§ Exercise details
Leaving the pictures aside, repeat each line below exactly.
-- Opening Marker --
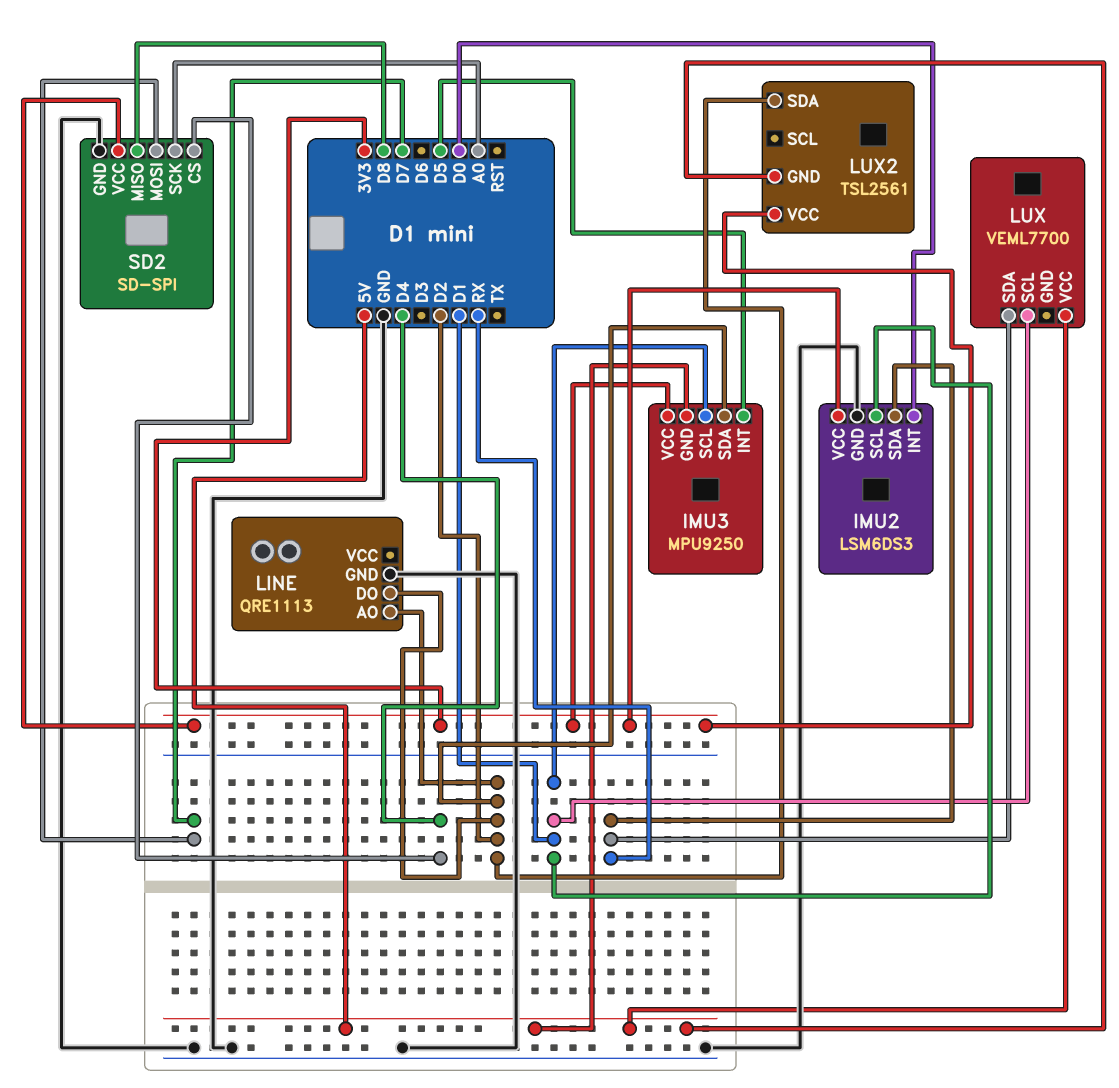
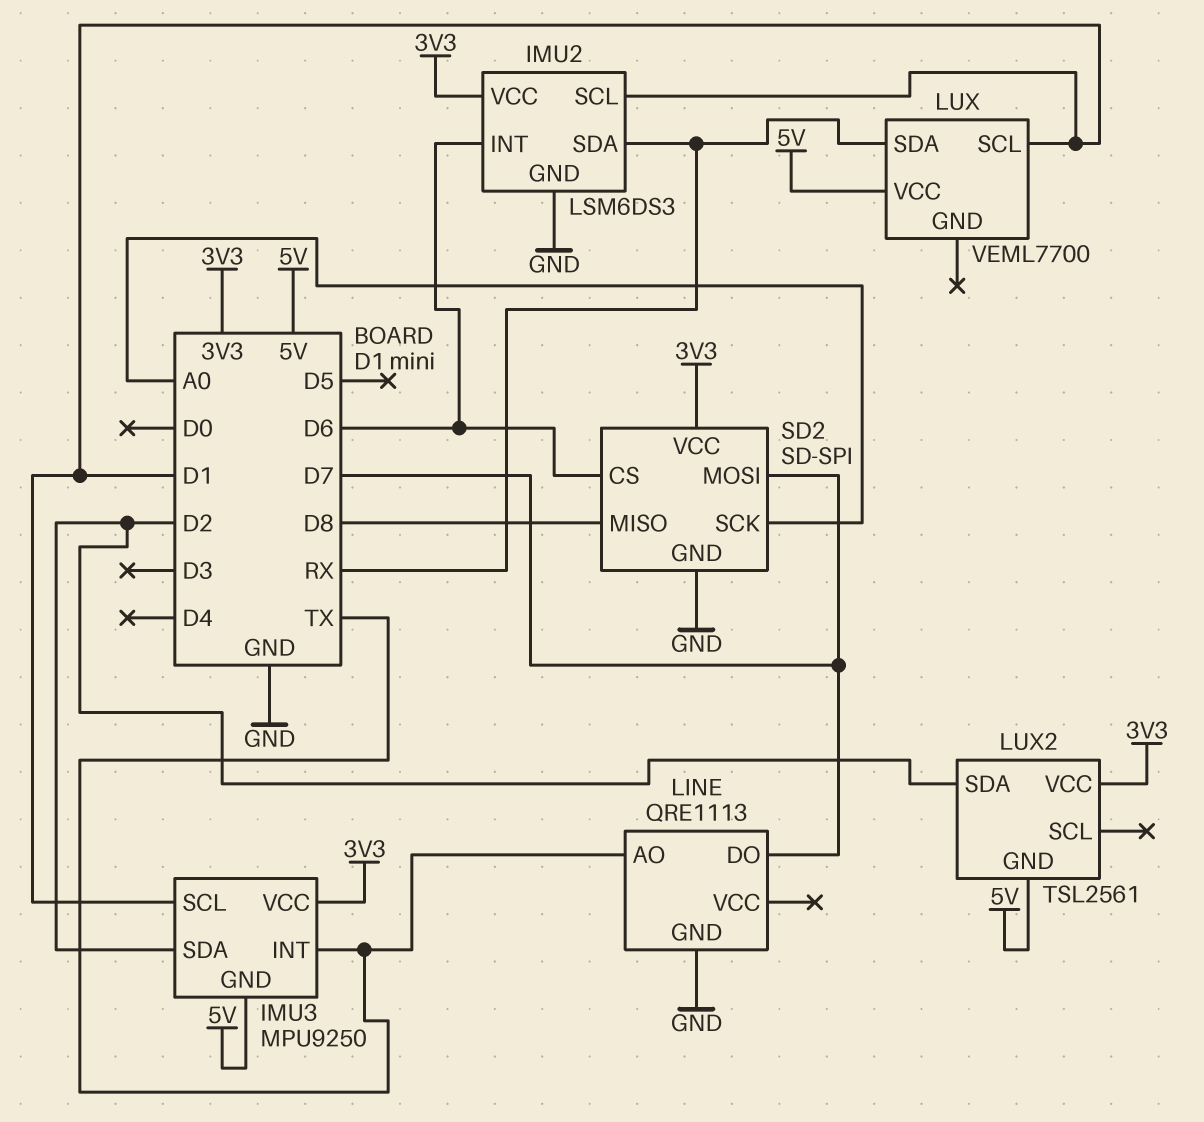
IMU2 pin INT: D0 -> D6
IMU3 pin INT: D5 -> TX
LINE pin AO: D2 -> TX
LINE pin DO: D2 -> D7
SD2 pin CS: D4 -> D6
-- Closing Marker --
§ Response area
IMU2 pin INT: D0 -> D6
IMU3 pin INT: D5 -> TX
LINE pin AO: D2 -> TX
LINE pin DO: D2 -> D7
SD2 pin CS: D4 -> D6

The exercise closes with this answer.